#### Problem description:
The lines needed are those below that contain the word "LEDK"; copy each one.

#### Material provided:
+ + + +

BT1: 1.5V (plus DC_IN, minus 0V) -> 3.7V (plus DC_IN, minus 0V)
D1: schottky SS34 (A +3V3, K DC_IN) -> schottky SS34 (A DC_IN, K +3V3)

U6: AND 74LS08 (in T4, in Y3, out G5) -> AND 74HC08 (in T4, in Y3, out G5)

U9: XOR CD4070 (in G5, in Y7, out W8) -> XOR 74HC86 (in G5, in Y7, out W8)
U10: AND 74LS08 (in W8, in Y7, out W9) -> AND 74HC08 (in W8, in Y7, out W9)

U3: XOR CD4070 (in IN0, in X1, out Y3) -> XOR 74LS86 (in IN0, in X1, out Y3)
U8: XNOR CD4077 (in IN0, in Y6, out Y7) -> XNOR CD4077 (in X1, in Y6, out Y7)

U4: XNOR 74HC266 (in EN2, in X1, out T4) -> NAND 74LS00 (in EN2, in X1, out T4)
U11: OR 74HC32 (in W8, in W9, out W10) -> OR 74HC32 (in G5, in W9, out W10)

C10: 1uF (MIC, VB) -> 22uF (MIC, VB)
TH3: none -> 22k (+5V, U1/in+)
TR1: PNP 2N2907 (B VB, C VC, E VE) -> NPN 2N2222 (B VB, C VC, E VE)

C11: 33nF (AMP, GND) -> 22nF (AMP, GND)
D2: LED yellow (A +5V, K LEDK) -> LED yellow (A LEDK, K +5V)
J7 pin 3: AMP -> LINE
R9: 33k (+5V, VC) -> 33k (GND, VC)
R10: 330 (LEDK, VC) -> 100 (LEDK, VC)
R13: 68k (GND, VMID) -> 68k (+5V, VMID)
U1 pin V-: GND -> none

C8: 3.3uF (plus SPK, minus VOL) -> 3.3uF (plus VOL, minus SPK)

+ + + +

#### Finished exercise:
D2: LED yellow (A +5V, K LEDK) -> LED yellow (A LEDK, K +5V)
R10: 330 (LEDK, VC) -> 100 (LEDK, VC)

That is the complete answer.